### Assigned task
Using the entries that follow, please report how many lines contain the word "MISO", with no other words.

>>

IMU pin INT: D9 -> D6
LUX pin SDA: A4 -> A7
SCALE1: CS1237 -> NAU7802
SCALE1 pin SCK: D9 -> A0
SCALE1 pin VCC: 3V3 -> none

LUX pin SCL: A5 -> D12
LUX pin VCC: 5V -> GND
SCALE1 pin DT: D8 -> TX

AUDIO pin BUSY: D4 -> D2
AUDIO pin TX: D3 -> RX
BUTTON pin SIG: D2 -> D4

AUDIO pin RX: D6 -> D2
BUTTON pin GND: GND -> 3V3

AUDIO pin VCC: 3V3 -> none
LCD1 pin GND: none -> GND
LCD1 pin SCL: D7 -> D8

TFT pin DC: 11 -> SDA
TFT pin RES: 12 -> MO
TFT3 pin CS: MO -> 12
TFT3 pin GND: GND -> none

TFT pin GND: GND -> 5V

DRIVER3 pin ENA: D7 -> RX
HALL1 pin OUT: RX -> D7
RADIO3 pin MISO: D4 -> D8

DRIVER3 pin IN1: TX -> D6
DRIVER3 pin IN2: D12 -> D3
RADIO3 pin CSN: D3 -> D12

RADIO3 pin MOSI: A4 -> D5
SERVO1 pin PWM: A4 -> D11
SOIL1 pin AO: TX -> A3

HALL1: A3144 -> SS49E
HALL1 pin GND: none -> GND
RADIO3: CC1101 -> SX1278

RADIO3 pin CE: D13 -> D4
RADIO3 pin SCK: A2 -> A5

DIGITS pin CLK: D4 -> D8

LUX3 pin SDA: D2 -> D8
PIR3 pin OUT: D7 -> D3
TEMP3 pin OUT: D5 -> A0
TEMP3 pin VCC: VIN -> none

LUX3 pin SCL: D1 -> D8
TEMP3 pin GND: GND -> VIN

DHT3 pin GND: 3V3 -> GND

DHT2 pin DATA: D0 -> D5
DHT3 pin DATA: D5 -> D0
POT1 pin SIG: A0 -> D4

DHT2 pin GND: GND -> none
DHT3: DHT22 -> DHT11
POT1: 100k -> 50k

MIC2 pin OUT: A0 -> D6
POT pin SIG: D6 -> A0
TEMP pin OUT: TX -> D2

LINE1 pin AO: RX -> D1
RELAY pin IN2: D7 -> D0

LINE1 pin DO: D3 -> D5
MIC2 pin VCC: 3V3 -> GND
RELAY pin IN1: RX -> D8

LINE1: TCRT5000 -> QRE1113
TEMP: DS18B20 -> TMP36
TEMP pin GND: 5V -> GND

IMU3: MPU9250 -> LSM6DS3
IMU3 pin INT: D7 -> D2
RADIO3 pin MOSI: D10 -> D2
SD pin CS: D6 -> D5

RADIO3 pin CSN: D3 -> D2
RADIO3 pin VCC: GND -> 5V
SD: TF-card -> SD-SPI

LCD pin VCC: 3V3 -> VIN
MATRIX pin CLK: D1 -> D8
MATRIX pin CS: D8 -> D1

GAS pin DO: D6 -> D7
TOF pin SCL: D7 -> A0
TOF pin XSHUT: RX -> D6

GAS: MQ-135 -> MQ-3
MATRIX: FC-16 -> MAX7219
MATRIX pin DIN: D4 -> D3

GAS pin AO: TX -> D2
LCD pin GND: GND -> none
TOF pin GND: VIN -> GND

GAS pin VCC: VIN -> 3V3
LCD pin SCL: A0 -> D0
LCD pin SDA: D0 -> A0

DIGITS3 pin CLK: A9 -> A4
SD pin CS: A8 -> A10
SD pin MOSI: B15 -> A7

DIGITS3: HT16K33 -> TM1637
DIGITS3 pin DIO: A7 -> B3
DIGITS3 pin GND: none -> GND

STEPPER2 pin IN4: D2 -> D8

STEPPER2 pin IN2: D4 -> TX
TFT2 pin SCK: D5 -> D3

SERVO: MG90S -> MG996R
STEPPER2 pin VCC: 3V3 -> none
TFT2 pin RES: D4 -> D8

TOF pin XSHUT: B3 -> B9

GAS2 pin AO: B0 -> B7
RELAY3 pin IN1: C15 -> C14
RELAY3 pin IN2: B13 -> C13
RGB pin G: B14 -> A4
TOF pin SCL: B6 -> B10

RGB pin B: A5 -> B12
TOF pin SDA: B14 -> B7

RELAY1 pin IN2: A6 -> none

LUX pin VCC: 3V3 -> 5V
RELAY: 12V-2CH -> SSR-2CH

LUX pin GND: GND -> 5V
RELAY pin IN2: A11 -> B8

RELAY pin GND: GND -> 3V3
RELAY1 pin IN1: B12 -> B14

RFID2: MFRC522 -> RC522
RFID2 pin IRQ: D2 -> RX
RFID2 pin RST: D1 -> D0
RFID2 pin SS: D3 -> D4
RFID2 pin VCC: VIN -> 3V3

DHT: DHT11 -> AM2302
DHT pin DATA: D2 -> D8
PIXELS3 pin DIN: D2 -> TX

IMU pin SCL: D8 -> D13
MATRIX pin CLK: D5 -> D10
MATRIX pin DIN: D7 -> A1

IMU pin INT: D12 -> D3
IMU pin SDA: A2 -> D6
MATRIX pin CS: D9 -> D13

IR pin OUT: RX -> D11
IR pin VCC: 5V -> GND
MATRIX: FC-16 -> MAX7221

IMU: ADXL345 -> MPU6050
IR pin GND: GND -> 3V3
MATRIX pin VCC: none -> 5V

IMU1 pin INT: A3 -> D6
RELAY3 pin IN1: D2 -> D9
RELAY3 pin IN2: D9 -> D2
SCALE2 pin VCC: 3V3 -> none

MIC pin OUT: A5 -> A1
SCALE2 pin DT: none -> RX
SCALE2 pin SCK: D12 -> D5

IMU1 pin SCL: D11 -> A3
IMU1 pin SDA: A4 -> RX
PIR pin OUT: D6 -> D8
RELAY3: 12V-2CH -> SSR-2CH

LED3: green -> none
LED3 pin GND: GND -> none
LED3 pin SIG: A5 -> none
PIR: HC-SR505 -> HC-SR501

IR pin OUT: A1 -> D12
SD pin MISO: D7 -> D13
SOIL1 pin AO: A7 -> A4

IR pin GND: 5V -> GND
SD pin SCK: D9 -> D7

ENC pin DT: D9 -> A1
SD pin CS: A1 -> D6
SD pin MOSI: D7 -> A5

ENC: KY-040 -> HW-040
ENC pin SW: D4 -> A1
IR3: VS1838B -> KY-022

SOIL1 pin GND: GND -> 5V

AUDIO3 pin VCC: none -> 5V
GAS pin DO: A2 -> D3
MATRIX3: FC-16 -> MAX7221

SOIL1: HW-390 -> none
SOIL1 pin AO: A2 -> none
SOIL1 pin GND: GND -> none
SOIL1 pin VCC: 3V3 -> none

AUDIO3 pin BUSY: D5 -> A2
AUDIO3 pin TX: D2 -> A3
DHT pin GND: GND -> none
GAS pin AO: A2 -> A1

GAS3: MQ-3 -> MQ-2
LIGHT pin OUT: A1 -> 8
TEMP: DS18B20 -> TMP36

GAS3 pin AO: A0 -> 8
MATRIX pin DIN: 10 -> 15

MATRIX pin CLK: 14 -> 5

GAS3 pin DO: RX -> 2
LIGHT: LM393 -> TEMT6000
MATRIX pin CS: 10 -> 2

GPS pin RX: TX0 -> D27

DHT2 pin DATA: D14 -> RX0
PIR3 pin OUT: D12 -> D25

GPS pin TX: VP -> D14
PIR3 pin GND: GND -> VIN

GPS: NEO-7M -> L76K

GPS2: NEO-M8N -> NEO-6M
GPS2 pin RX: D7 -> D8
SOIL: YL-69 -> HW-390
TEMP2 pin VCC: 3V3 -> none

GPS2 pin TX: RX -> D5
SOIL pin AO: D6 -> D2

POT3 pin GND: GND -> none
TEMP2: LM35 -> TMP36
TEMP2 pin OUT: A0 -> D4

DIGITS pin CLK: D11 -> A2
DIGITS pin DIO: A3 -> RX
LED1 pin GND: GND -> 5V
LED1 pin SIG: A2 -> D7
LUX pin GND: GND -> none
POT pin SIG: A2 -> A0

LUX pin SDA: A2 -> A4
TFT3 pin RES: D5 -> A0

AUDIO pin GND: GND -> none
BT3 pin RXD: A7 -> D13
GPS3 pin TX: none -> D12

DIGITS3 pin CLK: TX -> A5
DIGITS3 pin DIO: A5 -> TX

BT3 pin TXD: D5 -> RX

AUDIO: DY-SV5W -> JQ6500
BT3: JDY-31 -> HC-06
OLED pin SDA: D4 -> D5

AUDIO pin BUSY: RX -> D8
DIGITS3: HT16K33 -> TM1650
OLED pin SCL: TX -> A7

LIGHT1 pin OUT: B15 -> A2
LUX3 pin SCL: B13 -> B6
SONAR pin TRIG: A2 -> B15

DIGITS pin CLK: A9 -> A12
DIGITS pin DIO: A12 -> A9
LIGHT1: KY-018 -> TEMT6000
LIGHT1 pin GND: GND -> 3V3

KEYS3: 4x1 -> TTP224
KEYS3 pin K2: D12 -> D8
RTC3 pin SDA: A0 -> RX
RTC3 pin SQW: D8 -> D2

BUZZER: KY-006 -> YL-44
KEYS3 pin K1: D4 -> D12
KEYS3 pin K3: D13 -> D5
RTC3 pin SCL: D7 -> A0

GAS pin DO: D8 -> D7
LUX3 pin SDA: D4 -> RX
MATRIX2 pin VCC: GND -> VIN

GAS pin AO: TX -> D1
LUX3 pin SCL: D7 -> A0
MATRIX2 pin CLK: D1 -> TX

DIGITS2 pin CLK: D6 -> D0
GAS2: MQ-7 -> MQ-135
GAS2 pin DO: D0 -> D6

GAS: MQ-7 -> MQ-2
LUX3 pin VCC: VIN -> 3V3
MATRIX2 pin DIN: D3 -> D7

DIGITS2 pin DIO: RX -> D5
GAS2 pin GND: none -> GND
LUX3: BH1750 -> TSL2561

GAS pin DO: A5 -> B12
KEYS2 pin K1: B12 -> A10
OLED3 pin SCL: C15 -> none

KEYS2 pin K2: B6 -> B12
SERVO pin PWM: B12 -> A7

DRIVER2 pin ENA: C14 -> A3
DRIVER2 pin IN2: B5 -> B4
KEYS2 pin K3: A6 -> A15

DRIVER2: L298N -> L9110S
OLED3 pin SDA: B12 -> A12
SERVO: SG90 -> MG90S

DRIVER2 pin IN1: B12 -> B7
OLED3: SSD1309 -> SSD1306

<<

### Task result
2